TASK: Lines with the word "STEPPER" are the answer; copy each of them from the data below.

Change detection outputs:
-.-.-

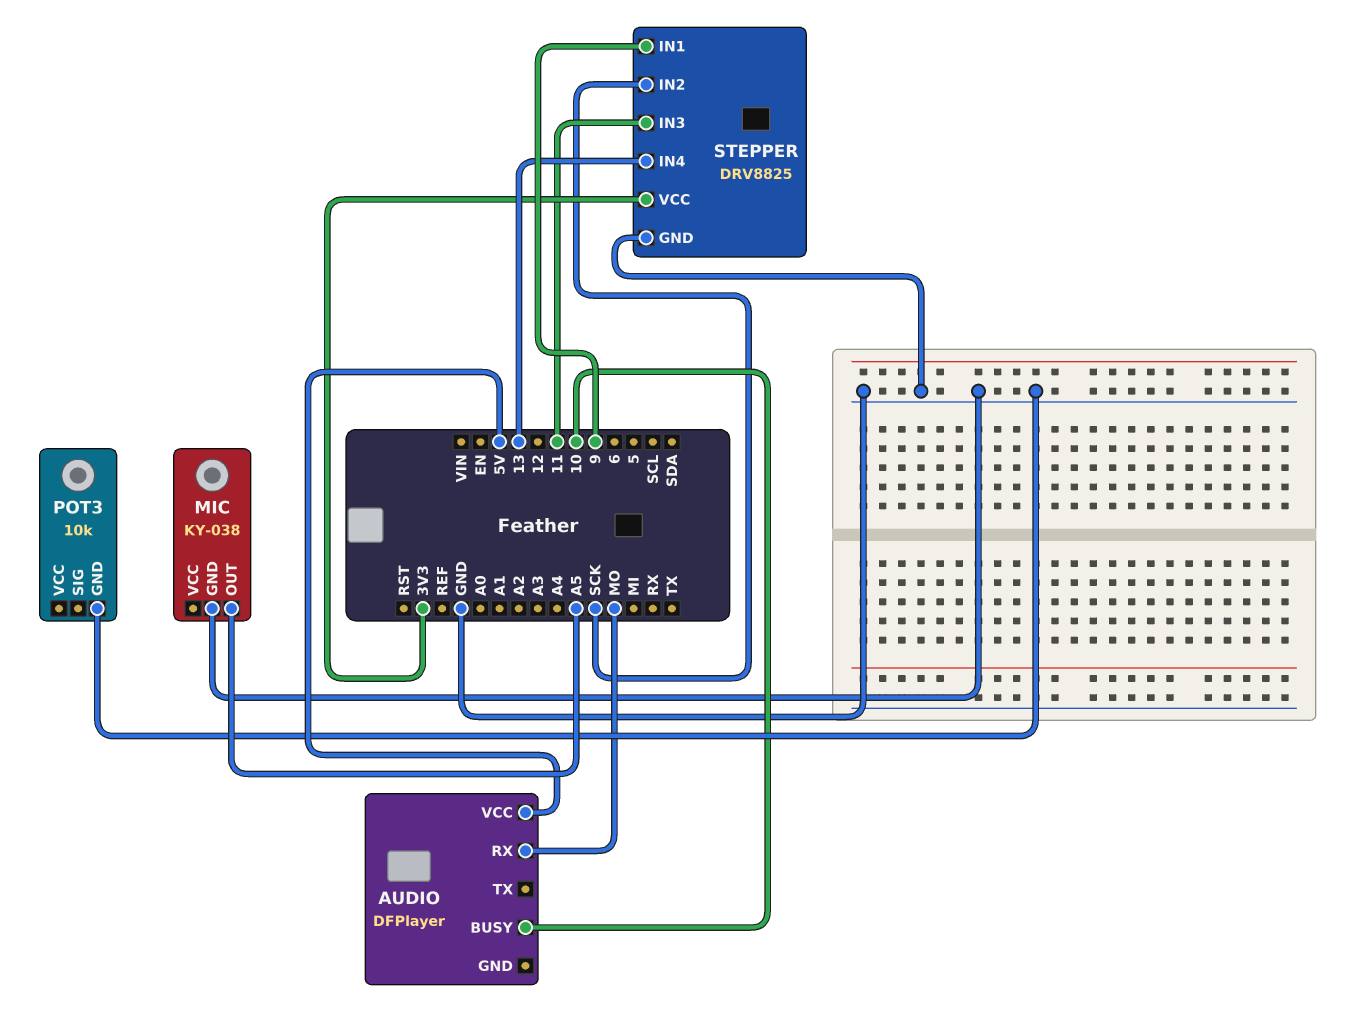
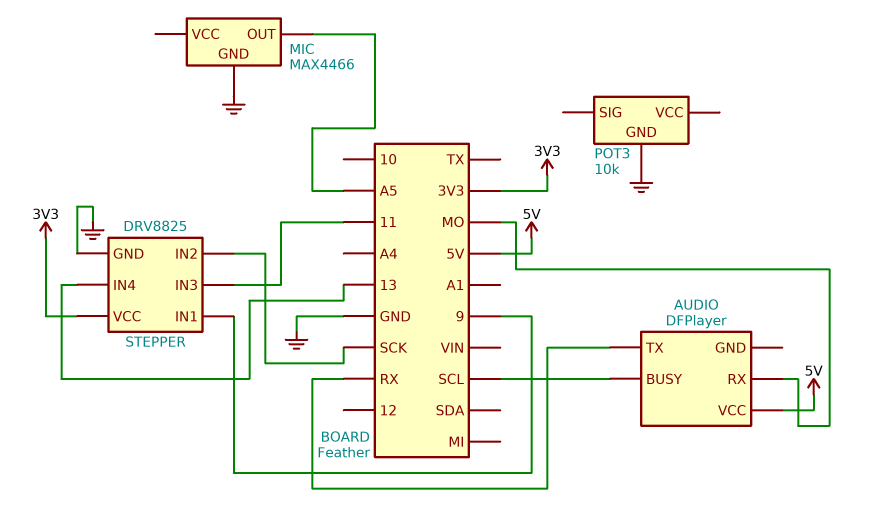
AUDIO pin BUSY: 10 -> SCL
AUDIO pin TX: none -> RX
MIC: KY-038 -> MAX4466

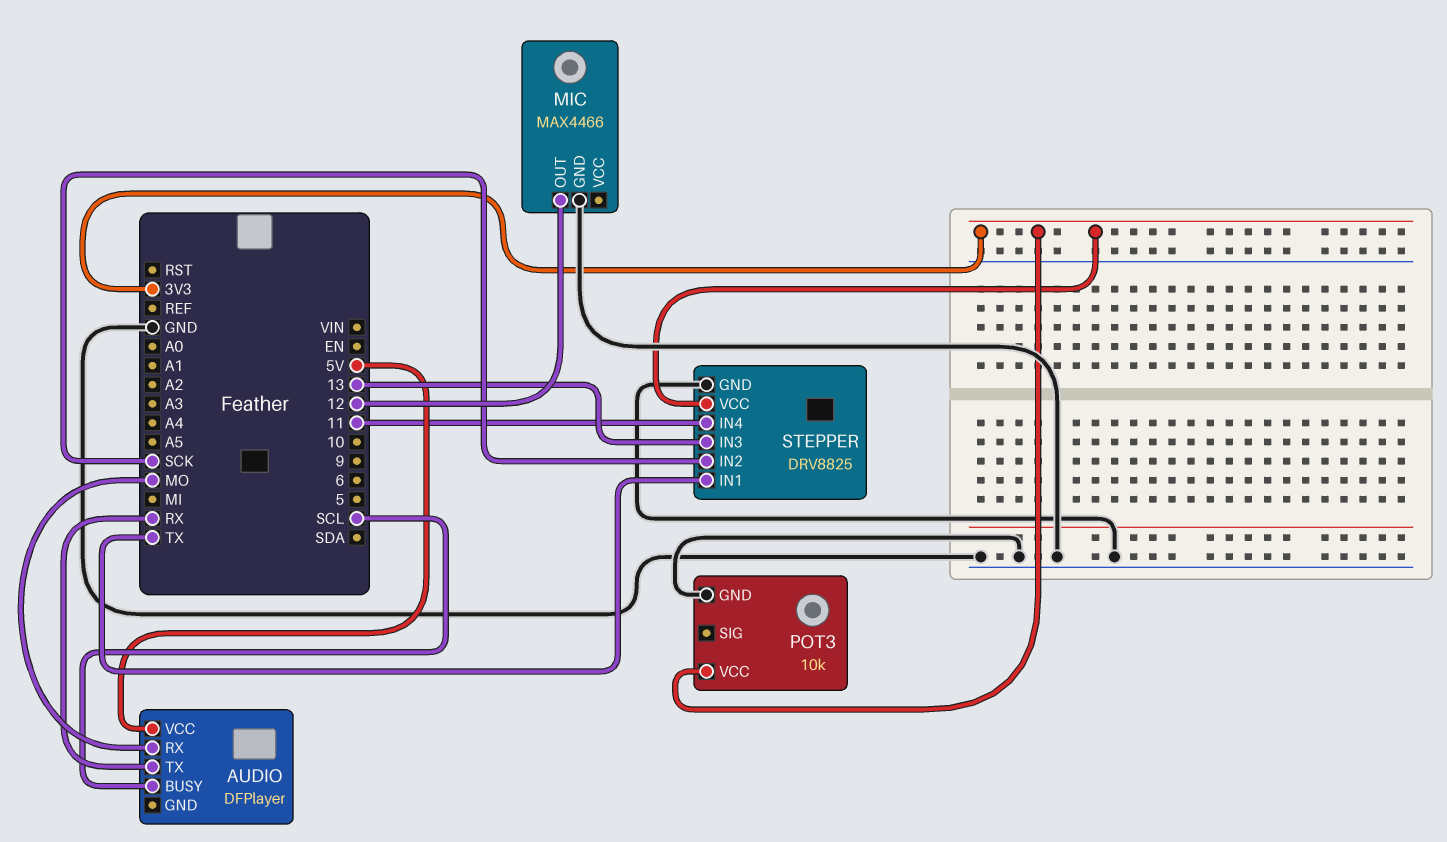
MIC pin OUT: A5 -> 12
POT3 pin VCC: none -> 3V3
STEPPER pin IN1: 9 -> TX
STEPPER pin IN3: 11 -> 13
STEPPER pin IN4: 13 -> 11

-.-.-

WRITTEN ANSWER:
STEPPER pin IN1: 9 -> TX
STEPPER pin IN3: 11 -> 13
STEPPER pin IN4: 13 -> 11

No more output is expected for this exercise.